◆ Problem statement ◆
Keep every line in which "turned" occurs and drop the rest of the data.

◆ Records for the task ◆
=== Section Start ===

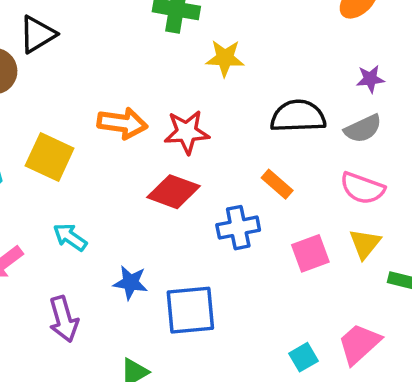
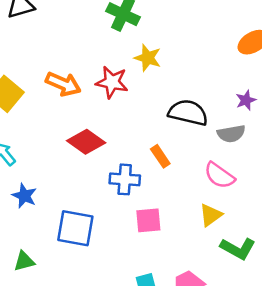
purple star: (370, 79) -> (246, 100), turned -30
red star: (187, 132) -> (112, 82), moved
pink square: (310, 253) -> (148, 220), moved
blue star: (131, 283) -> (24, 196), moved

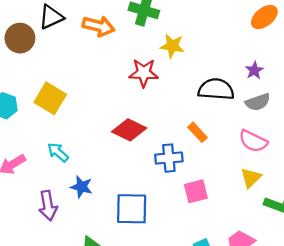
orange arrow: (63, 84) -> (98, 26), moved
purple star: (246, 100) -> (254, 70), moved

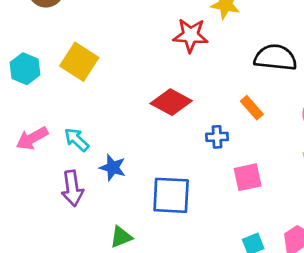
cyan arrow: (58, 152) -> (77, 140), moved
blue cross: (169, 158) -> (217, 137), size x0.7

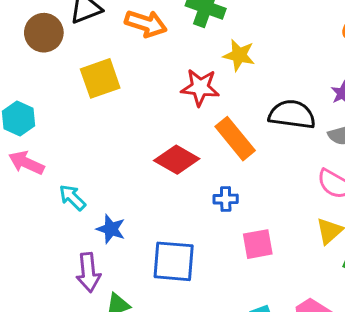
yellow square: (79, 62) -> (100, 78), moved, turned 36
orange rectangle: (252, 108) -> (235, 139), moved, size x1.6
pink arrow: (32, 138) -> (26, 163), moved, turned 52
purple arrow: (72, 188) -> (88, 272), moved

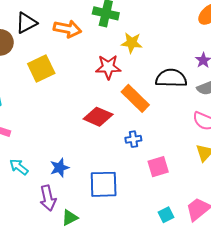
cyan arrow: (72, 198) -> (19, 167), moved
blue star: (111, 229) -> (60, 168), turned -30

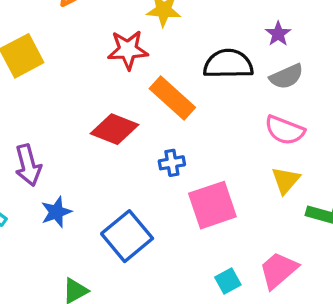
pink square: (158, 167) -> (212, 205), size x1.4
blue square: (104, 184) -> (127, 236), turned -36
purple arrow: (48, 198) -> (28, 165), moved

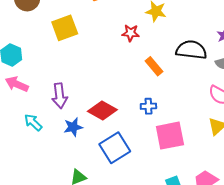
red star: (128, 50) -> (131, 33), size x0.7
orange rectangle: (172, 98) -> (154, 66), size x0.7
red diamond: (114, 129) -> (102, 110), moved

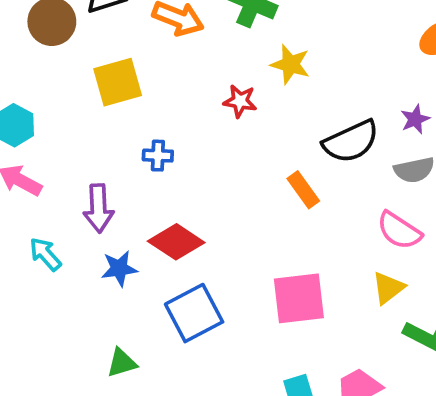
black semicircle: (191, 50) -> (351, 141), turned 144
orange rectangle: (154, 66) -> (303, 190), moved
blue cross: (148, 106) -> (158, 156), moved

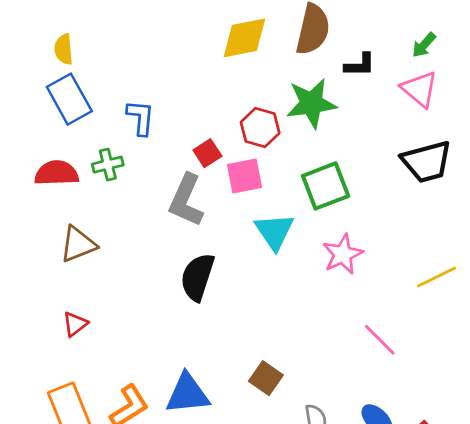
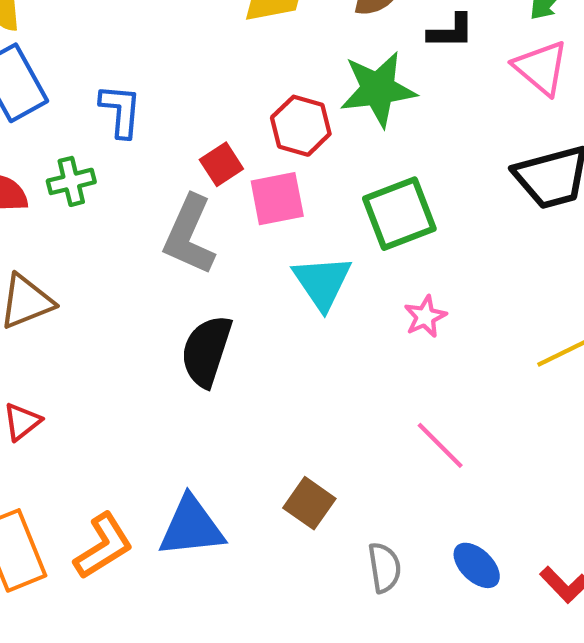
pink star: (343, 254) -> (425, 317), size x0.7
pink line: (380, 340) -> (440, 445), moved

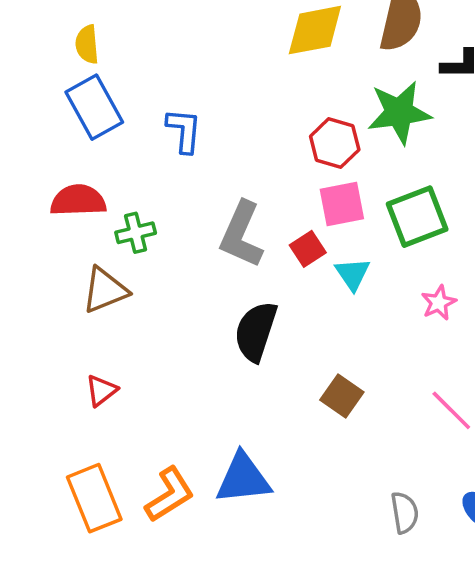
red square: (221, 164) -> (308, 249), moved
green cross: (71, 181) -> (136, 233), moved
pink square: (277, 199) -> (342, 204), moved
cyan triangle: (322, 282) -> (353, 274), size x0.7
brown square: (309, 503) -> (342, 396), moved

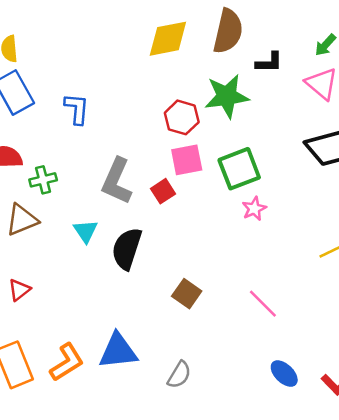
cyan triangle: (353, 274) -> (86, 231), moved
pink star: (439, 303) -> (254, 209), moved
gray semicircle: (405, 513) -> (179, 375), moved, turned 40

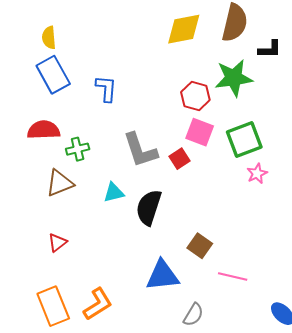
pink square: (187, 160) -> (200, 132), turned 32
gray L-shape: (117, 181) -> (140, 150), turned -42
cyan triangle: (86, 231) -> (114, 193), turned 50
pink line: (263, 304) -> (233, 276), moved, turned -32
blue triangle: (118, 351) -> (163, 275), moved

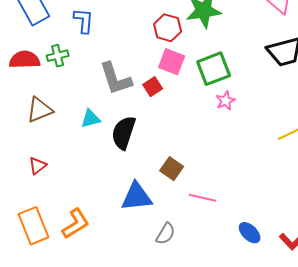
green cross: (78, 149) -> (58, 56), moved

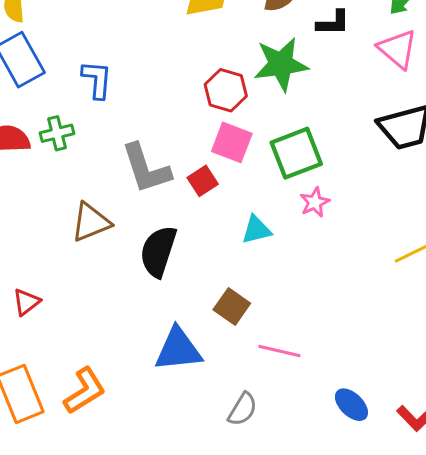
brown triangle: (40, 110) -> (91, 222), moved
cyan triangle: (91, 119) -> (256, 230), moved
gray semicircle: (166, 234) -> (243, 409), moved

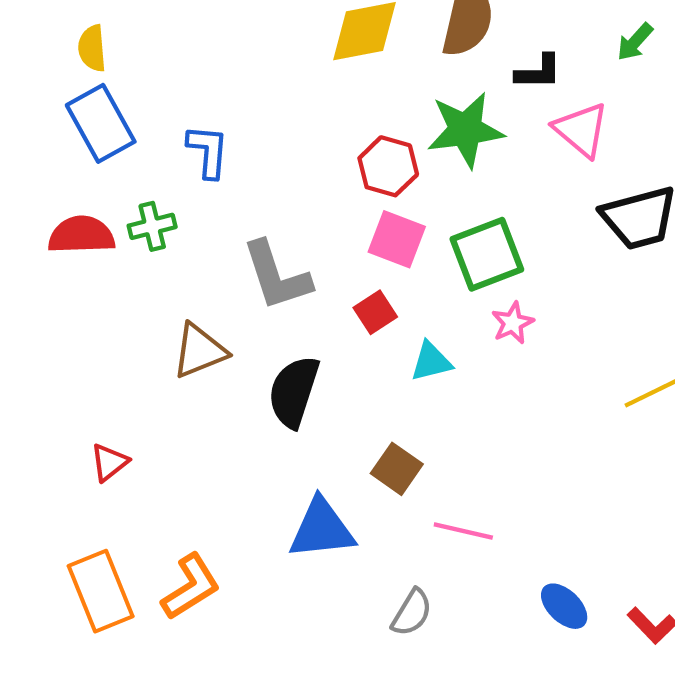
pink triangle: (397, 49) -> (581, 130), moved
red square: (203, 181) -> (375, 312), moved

=== Section End ===

◆ Solution for this exercise ◆
purple star: (370, 79) -> (246, 100), turned -30
yellow square: (79, 62) -> (100, 78), moved, turned 36
pink arrow: (32, 138) -> (26, 163), moved, turned 52
blue star: (111, 229) -> (60, 168), turned -30
blue square: (104, 184) -> (127, 236), turned -36
black semicircle: (191, 50) -> (351, 141), turned 144
gray semicircle: (405, 513) -> (179, 375), moved, turned 40
pink square: (187, 160) -> (200, 132), turned 32
gray L-shape: (117, 181) -> (140, 150), turned -42
cyan triangle: (86, 231) -> (114, 193), turned 50
pink line: (263, 304) -> (233, 276), moved, turned -32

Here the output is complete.